▶ REQUIREMENT
From the data underneath, reproduce exactly the stretch that begins at the line with "C1: 100nF (+9V, G8) -> none" and ends after the line with "IC11: buffer 74HC125".

▶ DATASET EXTRACT
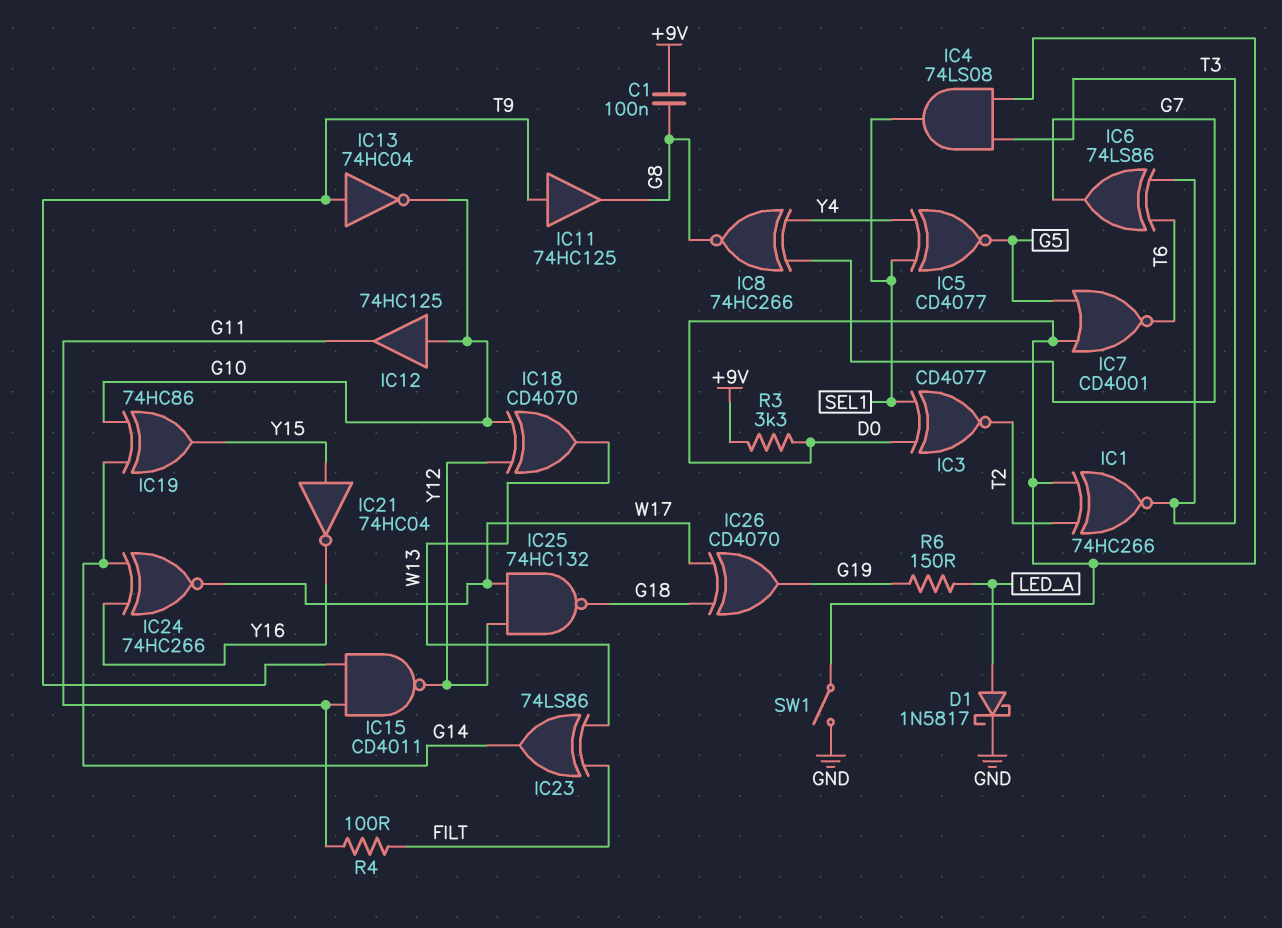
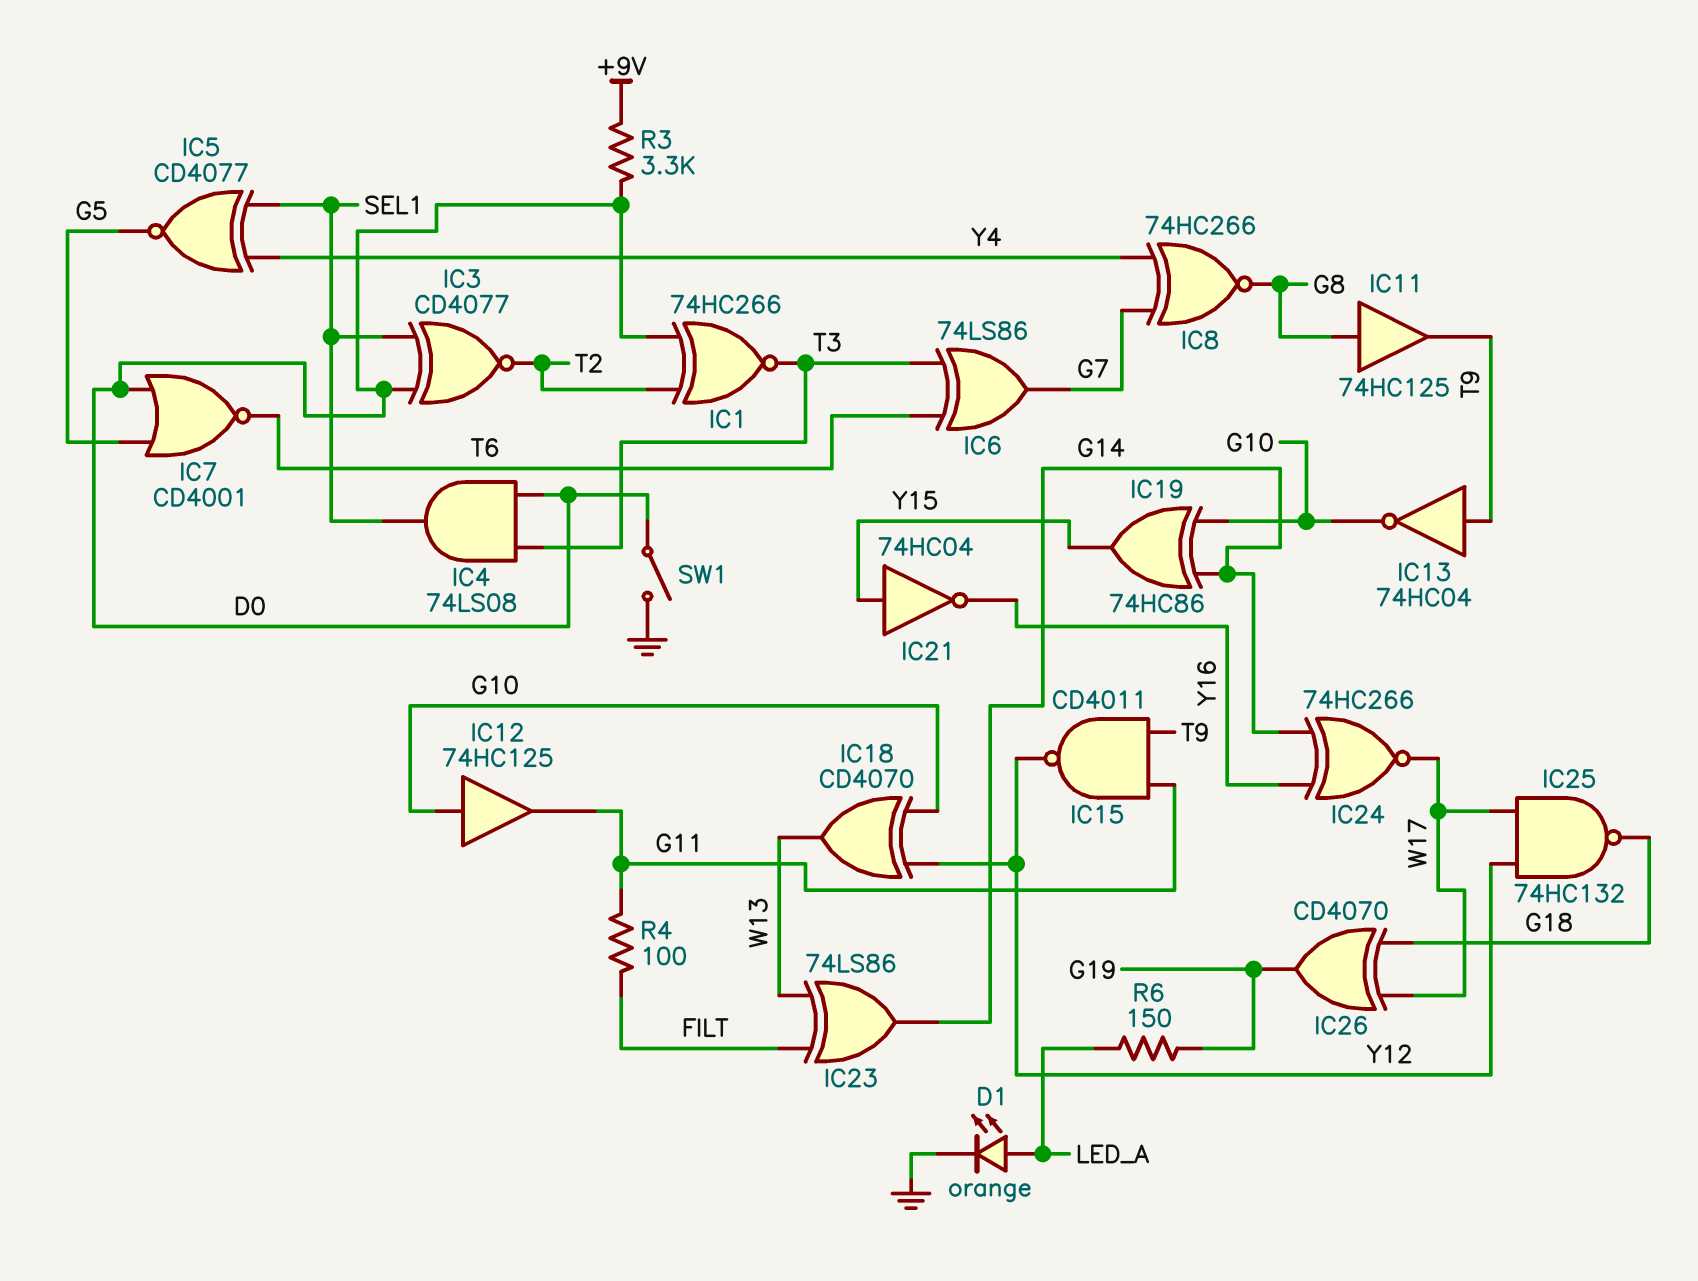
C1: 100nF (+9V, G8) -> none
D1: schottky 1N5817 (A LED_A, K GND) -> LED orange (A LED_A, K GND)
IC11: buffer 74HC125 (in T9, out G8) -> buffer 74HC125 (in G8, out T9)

...

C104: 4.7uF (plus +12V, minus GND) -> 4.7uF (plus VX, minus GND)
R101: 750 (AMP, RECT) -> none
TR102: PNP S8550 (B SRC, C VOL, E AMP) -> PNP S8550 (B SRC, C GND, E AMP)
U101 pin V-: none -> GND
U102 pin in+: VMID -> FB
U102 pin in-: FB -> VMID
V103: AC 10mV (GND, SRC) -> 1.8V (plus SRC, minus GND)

▶ TASK RESULT
C1: 100nF (+9V, G8) -> none
D1: schottky 1N5817 (A LED_A, K GND) -> LED orange (A LED_A, K GND)
IC11: buffer 74HC125 (in T9, out G8) -> buffer 74HC125 (in G8, out T9)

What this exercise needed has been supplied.